Input records
BEGIN

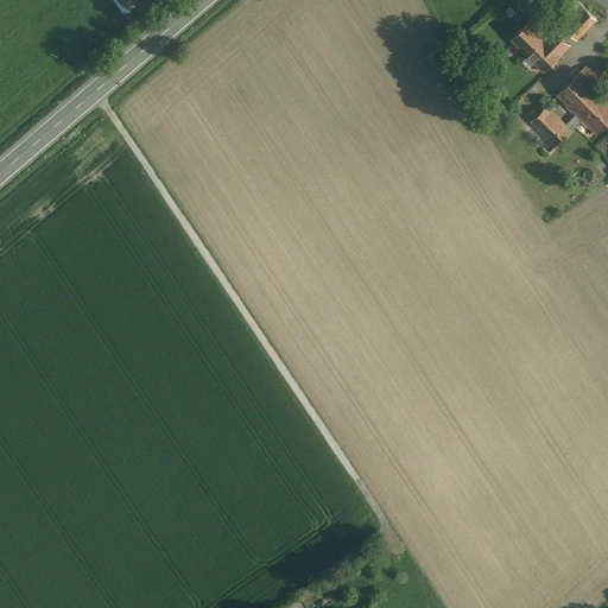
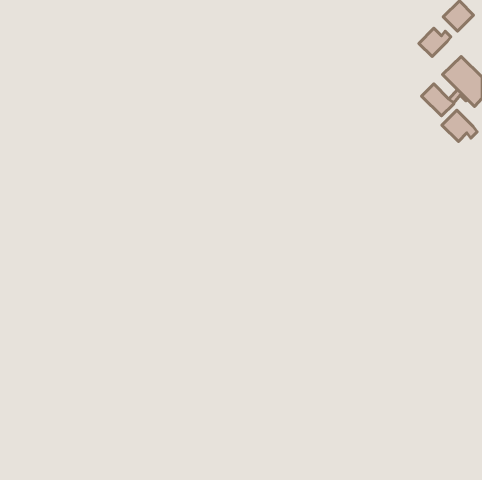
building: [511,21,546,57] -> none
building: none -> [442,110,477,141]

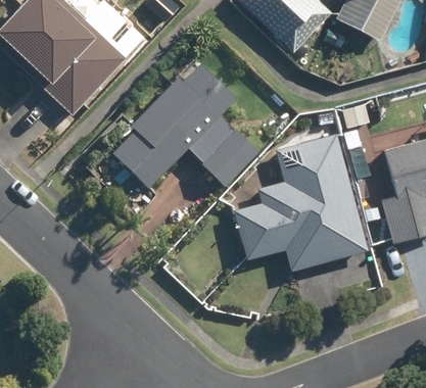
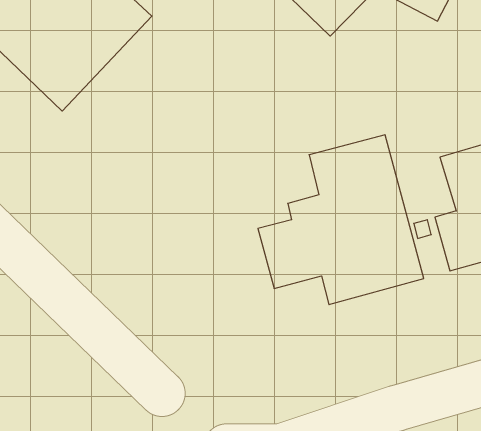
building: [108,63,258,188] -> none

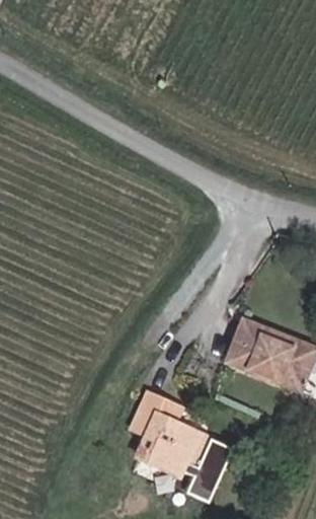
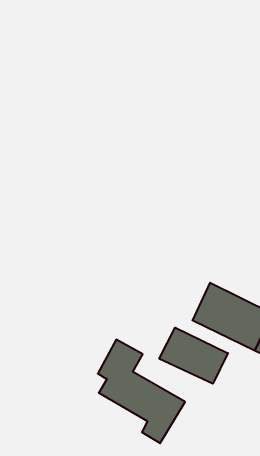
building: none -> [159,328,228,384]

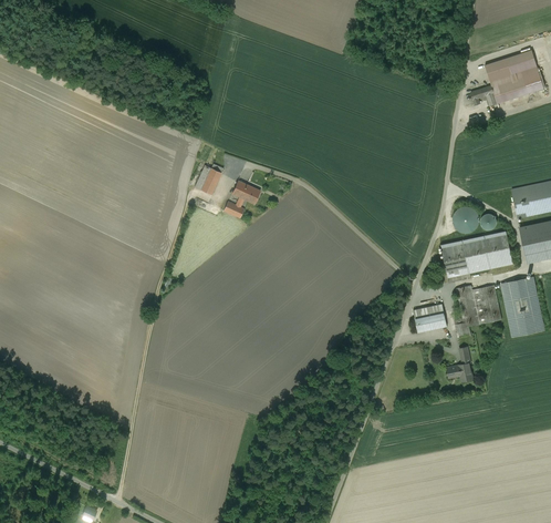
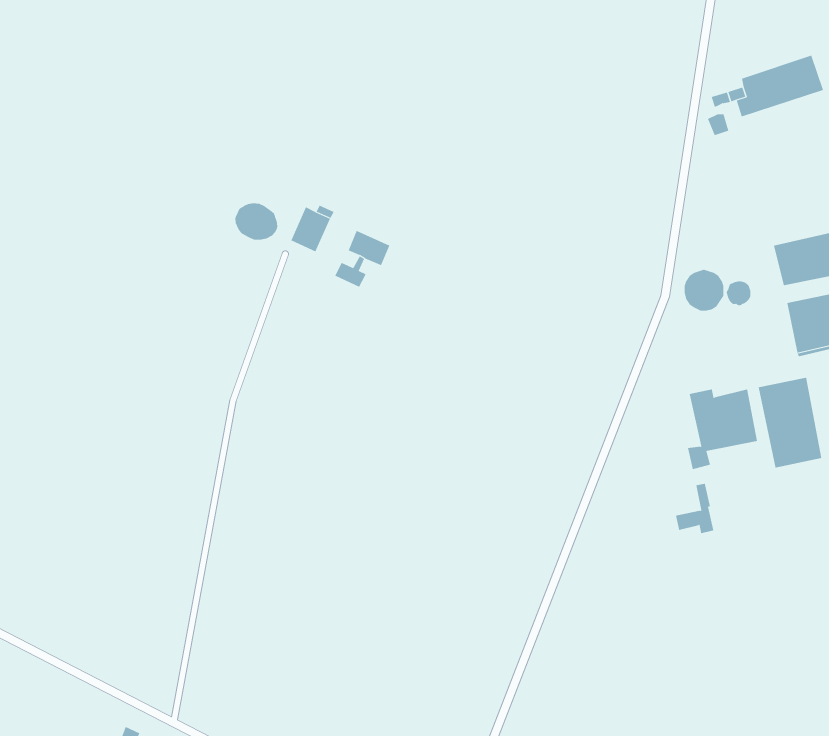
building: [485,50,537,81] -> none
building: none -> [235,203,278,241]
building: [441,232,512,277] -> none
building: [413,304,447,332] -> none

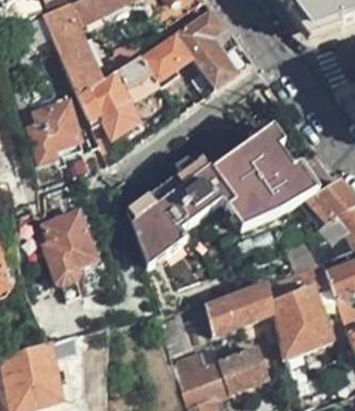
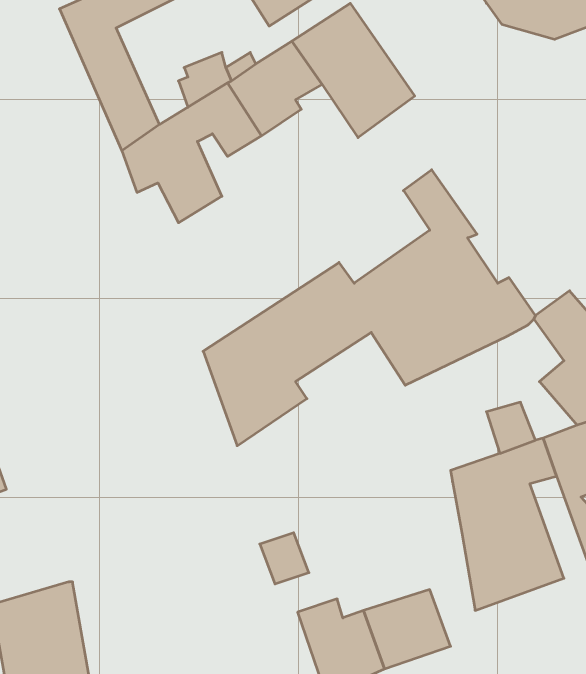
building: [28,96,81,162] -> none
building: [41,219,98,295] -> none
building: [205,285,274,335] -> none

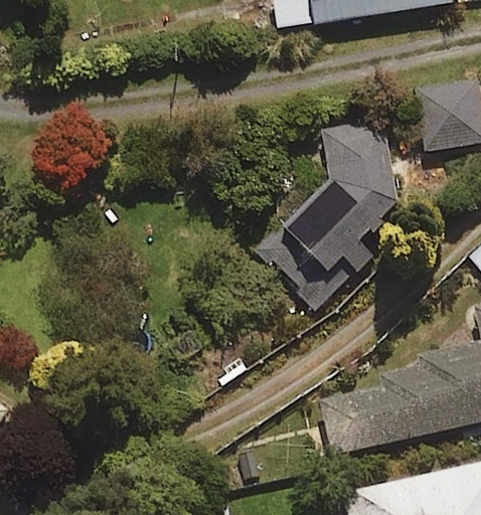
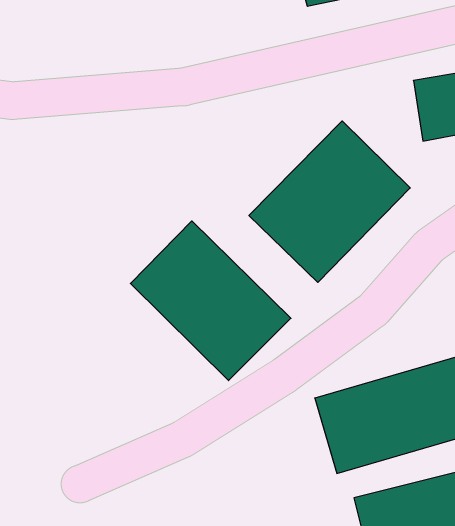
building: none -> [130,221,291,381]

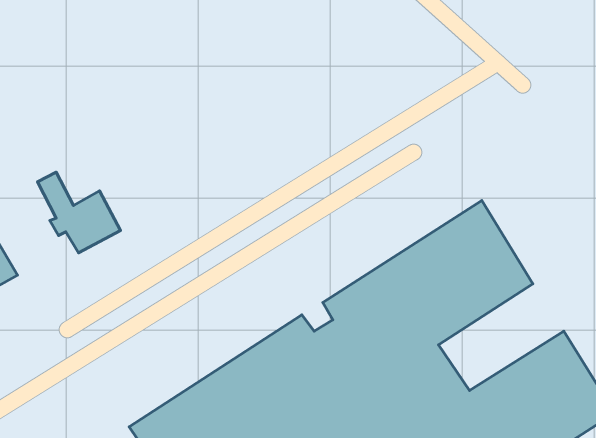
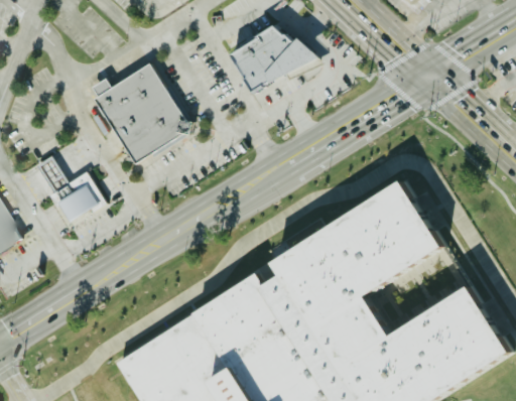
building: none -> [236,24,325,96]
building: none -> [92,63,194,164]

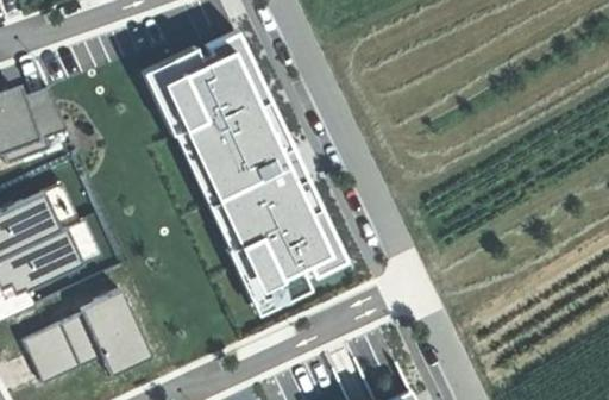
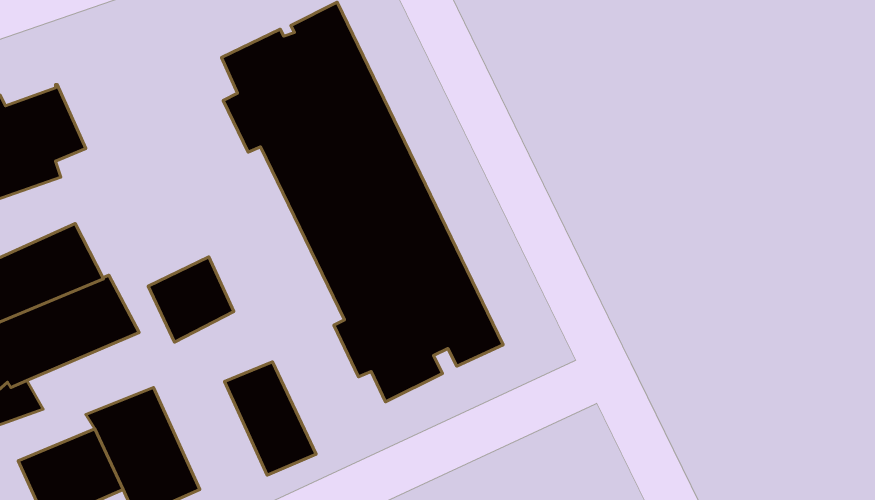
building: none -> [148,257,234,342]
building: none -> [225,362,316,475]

END

What needs to be done
Only the text of the records is to be reproduced exactly; skip the pictures.

Solution
building: [511,21,546,57] -> none
building: none -> [442,110,477,141]

building: [108,63,258,188] -> none

building: none -> [159,328,228,384]

building: [485,50,537,81] -> none
building: none -> [235,203,278,241]
building: [441,232,512,277] -> none
building: [413,304,447,332] -> none

building: [28,96,81,162] -> none
building: [41,219,98,295] -> none
building: [205,285,274,335] -> none

building: none -> [130,221,291,381]

building: none -> [236,24,325,96]
building: none -> [92,63,194,164]

building: none -> [148,257,234,342]
building: none -> [225,362,316,475]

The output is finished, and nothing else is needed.